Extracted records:
###
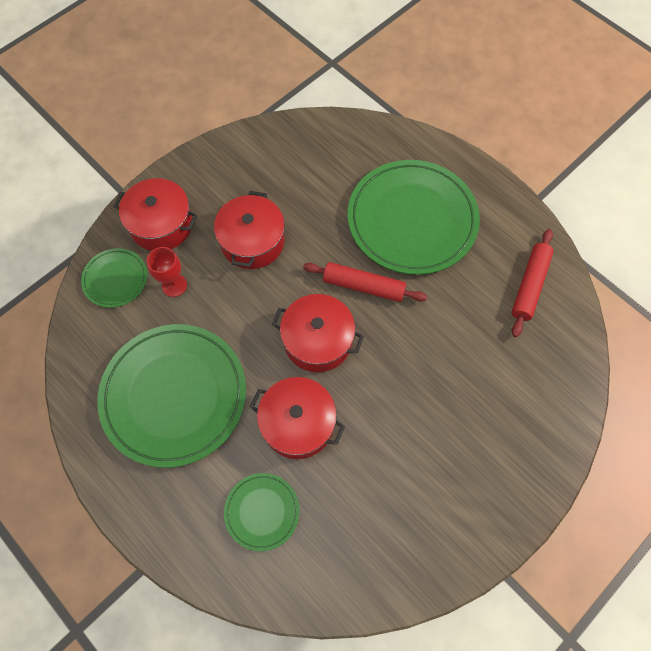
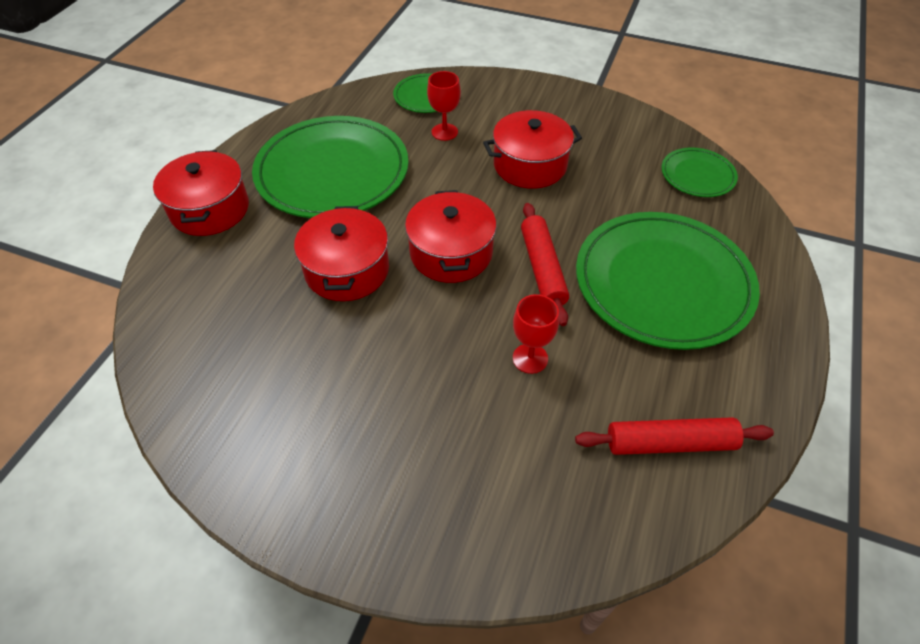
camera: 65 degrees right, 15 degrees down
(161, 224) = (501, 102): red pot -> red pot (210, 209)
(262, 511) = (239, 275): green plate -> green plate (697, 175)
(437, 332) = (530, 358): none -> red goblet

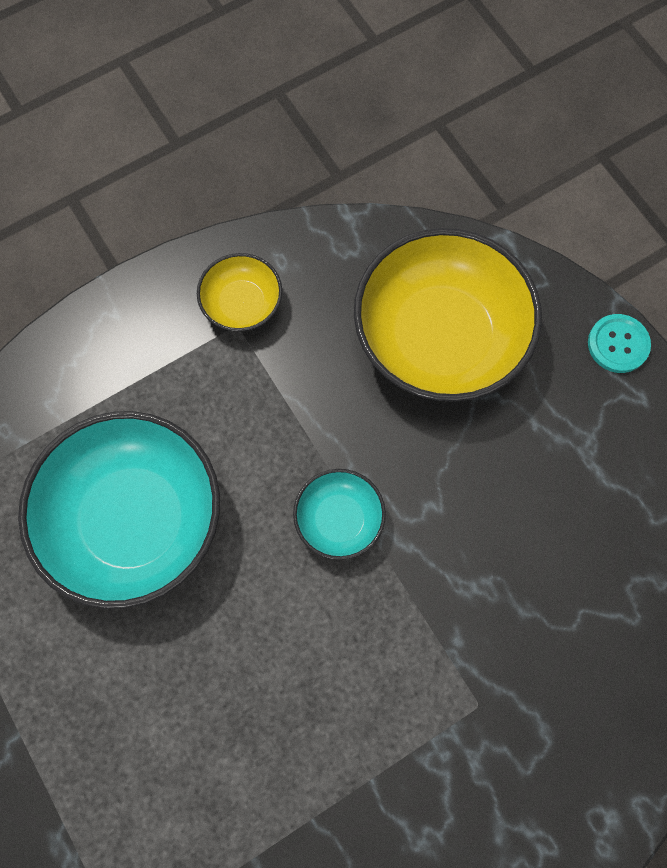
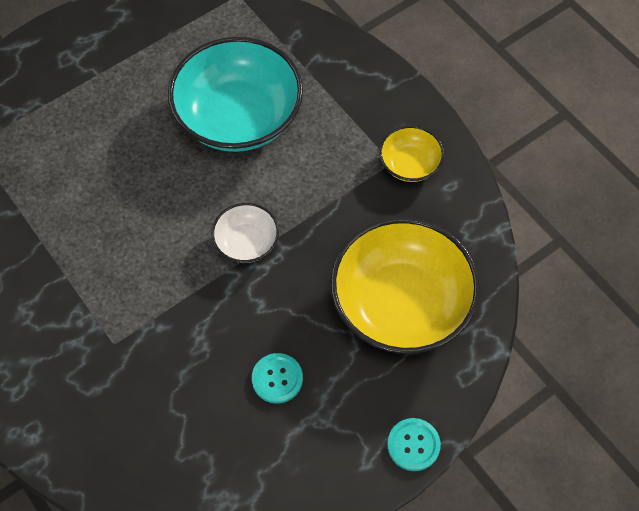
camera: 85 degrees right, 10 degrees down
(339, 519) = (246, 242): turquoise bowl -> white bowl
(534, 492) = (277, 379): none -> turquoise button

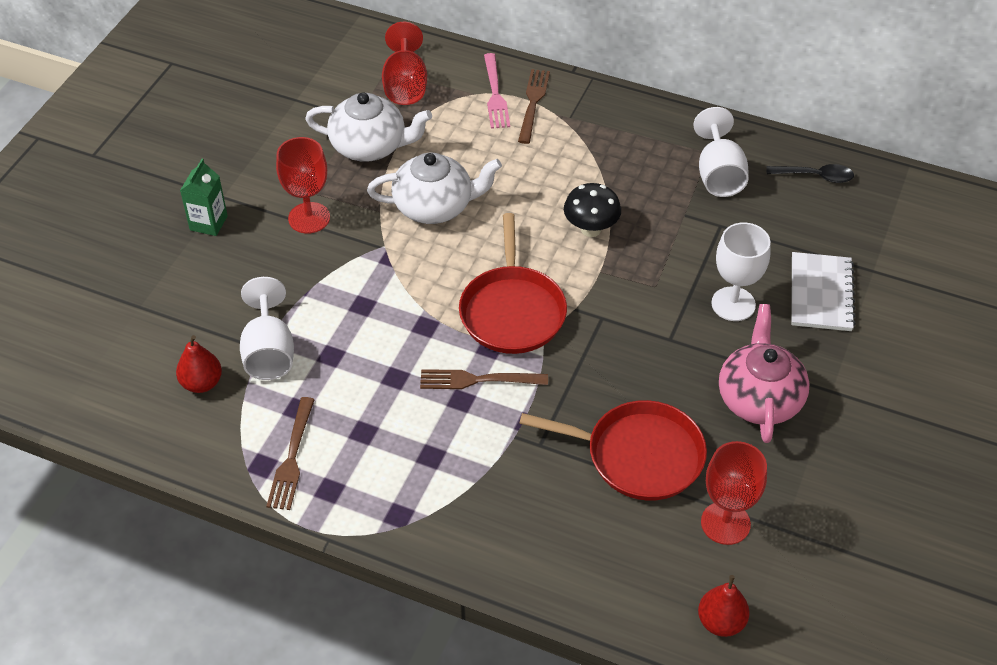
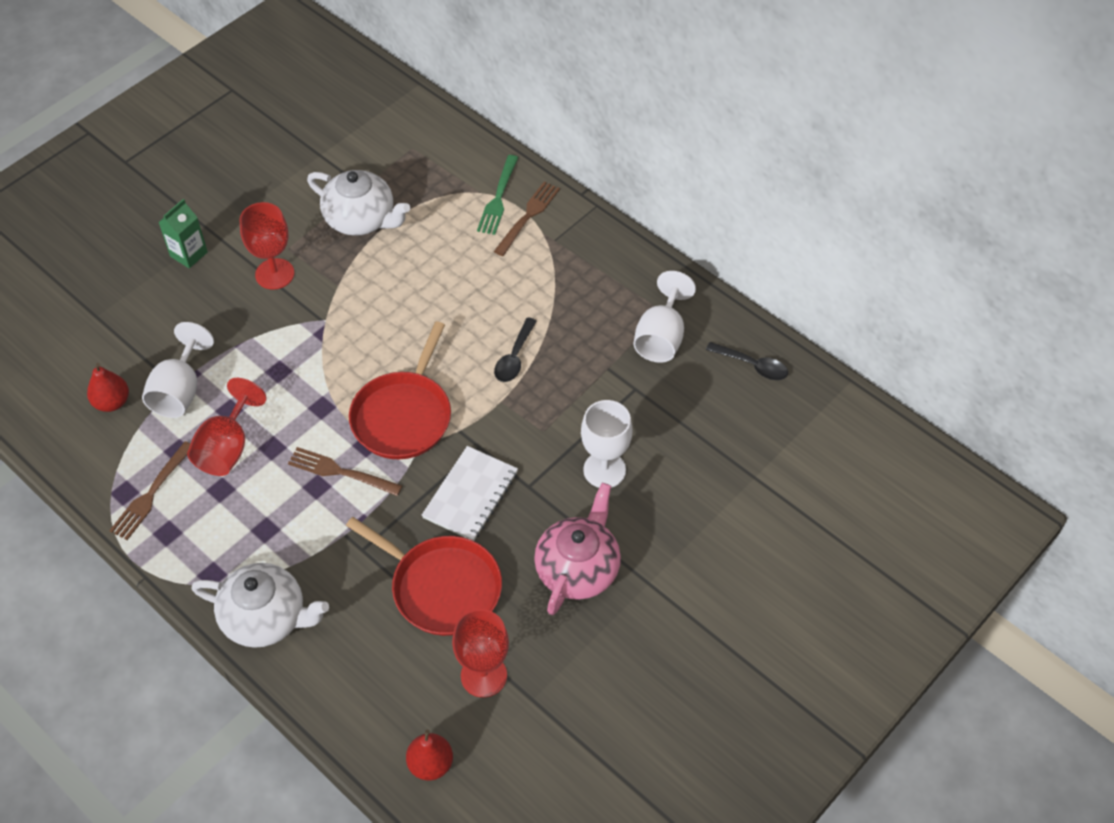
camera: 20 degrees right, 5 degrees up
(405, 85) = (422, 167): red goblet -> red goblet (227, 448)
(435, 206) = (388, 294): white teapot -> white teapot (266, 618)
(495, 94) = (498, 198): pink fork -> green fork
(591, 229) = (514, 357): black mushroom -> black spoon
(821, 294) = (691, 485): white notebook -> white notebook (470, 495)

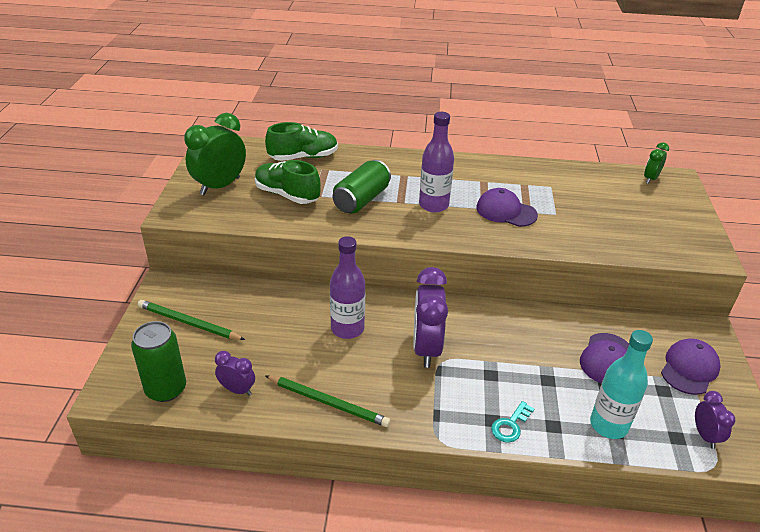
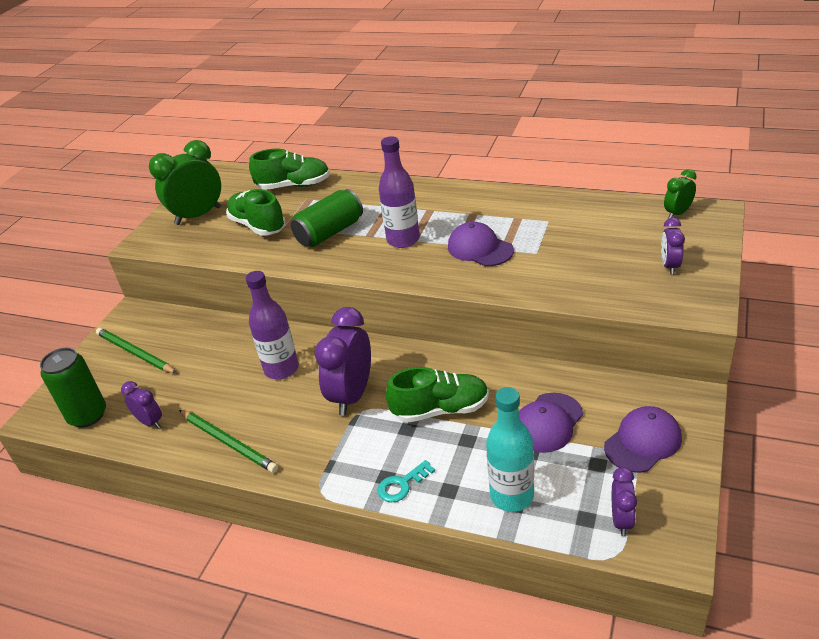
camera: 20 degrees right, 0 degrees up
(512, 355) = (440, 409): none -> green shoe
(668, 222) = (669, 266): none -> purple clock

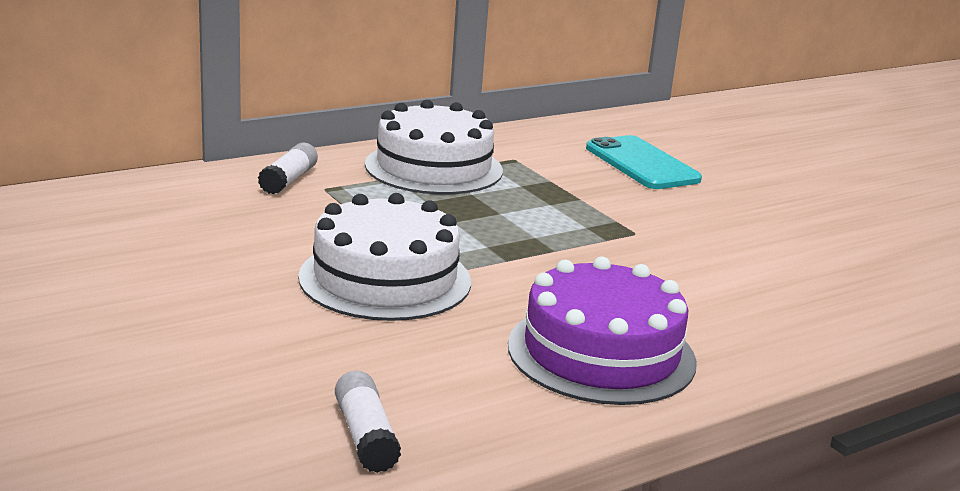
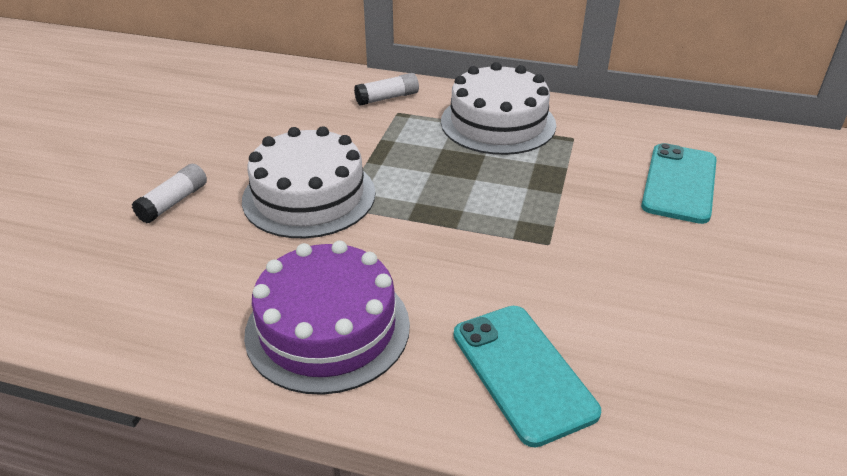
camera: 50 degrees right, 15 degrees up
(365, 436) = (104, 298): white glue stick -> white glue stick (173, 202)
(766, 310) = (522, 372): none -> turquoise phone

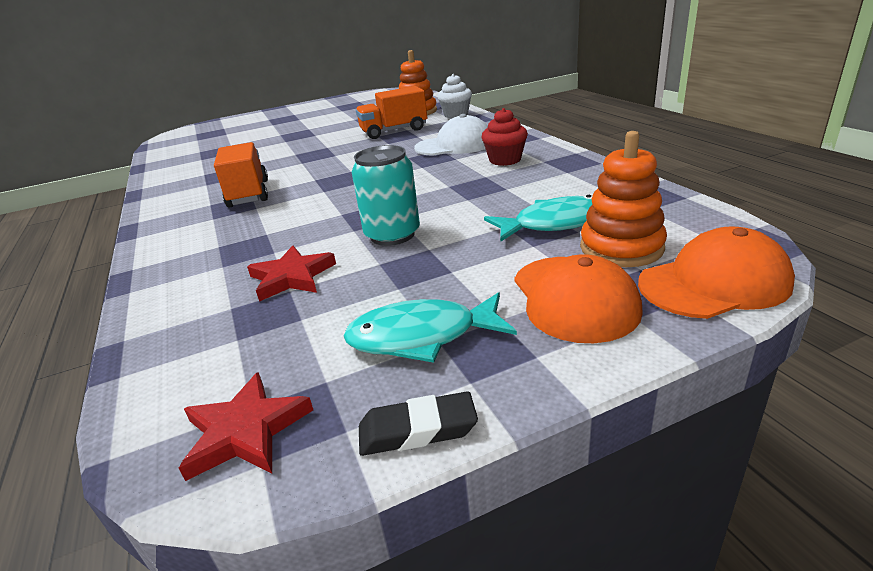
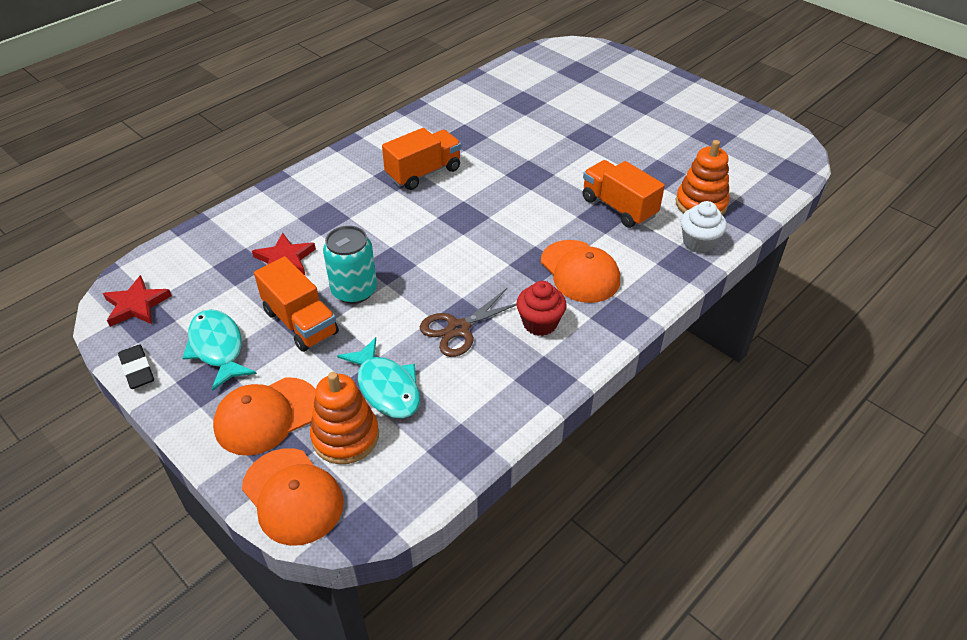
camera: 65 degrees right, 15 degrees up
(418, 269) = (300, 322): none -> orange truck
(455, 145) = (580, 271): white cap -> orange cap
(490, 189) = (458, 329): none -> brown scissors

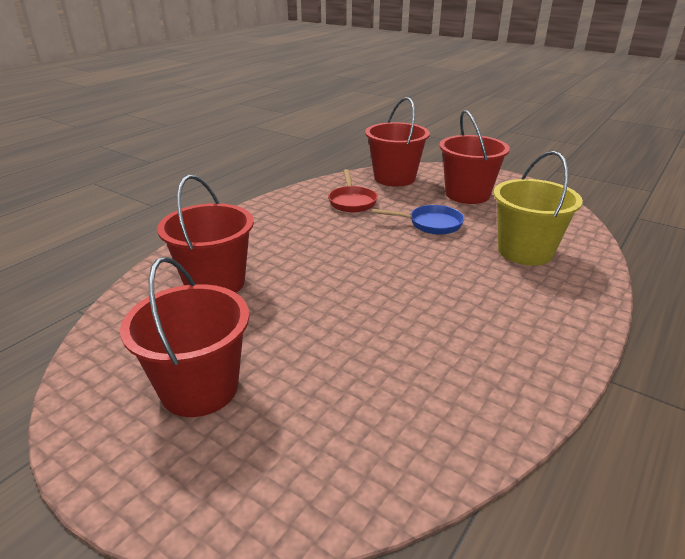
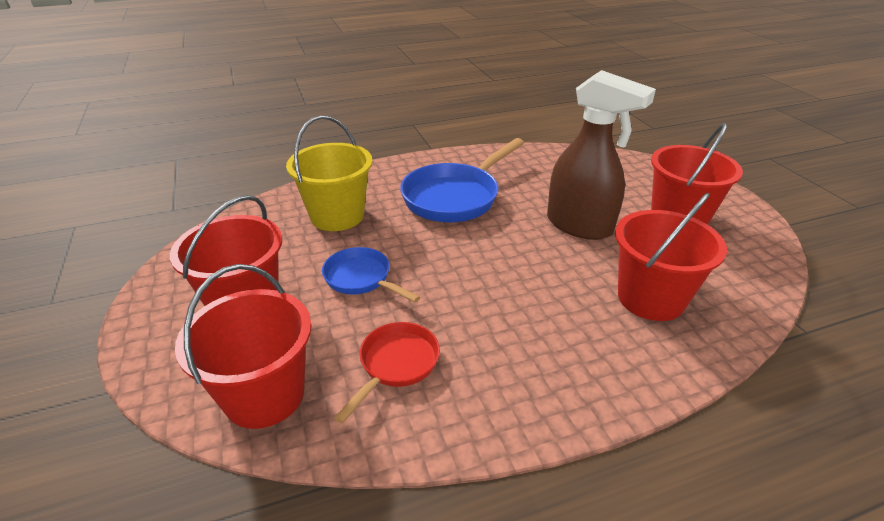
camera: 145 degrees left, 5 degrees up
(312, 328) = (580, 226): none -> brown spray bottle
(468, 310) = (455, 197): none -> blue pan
###
- [What the exercise asks]: Every line from the one containing "(455, 145) = (580, 271): white" to the final line of the records must be transcribed exactly, both ends included, with the pictures left out.

- [Response for this exercise]:
(455, 145) = (580, 271): white cap -> orange cap
(490, 189) = (458, 329): none -> brown scissors

camera: 145 degrees left, 5 degrees up
(312, 328) = (580, 226): none -> brown spray bottle
(468, 310) = (455, 197): none -> blue pan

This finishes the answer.